Task item → Please repeat the data in full, character for character.

Records from a dataset
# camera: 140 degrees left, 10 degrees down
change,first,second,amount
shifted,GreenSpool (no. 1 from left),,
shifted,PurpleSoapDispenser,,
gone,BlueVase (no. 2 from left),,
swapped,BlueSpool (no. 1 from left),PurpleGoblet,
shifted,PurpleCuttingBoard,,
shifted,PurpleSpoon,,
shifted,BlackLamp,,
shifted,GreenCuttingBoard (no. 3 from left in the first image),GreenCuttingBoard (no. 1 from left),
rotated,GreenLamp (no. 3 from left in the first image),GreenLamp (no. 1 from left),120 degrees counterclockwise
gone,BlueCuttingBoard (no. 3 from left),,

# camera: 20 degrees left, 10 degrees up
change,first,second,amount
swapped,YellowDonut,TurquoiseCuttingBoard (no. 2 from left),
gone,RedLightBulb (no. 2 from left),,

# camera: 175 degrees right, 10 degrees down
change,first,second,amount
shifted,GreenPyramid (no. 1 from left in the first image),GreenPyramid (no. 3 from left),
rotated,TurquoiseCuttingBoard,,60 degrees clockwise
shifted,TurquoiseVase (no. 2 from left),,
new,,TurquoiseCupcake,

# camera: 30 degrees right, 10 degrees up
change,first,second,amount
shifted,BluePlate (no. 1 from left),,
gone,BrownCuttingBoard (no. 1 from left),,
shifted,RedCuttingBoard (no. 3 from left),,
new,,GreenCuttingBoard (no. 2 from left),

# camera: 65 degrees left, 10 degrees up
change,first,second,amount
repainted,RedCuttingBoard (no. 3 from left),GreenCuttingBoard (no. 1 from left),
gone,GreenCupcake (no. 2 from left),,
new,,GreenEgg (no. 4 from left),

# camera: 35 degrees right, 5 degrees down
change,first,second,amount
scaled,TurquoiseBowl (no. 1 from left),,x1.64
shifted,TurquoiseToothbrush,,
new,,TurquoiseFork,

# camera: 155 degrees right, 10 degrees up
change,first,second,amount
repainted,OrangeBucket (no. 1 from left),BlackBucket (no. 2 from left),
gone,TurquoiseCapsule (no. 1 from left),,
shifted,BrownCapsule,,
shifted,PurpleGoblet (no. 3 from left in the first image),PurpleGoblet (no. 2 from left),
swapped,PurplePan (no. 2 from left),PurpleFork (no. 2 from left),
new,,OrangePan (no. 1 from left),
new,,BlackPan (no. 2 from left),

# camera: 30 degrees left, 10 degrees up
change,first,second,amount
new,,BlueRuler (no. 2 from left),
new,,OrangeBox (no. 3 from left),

Exercise result →
# camera: 140 degrees left, 10 degrees down
change,first,second,amount
shifted,GreenSpool (no. 1 from left),,
shifted,PurpleSoapDispenser,,
gone,BlueVase (no. 2 from left),,
swapped,BlueSpool (no. 1 from left),PurpleGoblet,
shifted,PurpleCuttingBoard,,
shifted,PurpleSpoon,,
shifted,BlackLamp,,
shifted,GreenCuttingBoard (no. 3 from left in the first image),GreenCuttingBoard (no. 1 from left),
rotated,GreenLamp (no. 3 from left in the first image),GreenLamp (no. 1 from left),120 degrees counterclockwise
gone,BlueCuttingBoard (no. 3 from left),,

# camera: 20 degrees left, 10 degrees up
change,first,second,amount
swapped,YellowDonut,TurquoiseCuttingBoard (no. 2 from left),
gone,RedLightBulb (no. 2 from left),,

# camera: 175 degrees right, 10 degrees down
change,first,second,amount
shifted,GreenPyramid (no. 1 from left in the first image),GreenPyramid (no. 3 from left),
rotated,TurquoiseCuttingBoard,,60 degrees clockwise
shifted,TurquoiseVase (no. 2 from left),,
new,,TurquoiseCupcake,

# camera: 30 degrees right, 10 degrees up
change,first,second,amount
shifted,BluePlate (no. 1 from left),,
gone,BrownCuttingBoard (no. 1 from left),,
shifted,RedCuttingBoard (no. 3 from left),,
new,,GreenCuttingBoard (no. 2 from left),

# camera: 65 degrees left, 10 degrees up
change,first,second,amount
repainted,RedCuttingBoard (no. 3 from left),GreenCuttingBoard (no. 1 from left),
gone,GreenCupcake (no. 2 from left),,
new,,GreenEgg (no. 4 from left),

# camera: 35 degrees right, 5 degrees down
change,first,second,amount
scaled,TurquoiseBowl (no. 1 from left),,x1.64
shifted,TurquoiseToothbrush,,
new,,TurquoiseFork,

# camera: 155 degrees right, 10 degrees up
change,first,second,amount
repainted,OrangeBucket (no. 1 from left),BlackBucket (no. 2 from left),
gone,TurquoiseCapsule (no. 1 from left),,
shifted,BrownCapsule,,
shifted,PurpleGoblet (no. 3 from left in the first image),PurpleGoblet (no. 2 from left),
swapped,PurplePan (no. 2 from left),PurpleFork (no. 2 from left),
new,,OrangePan (no. 1 from left),
new,,BlackPan (no. 2 from left),

# camera: 30 degrees left, 10 degrees up
change,first,second,amount
new,,BlueRuler (no. 2 from left),
new,,OrangeBox (no. 3 from left),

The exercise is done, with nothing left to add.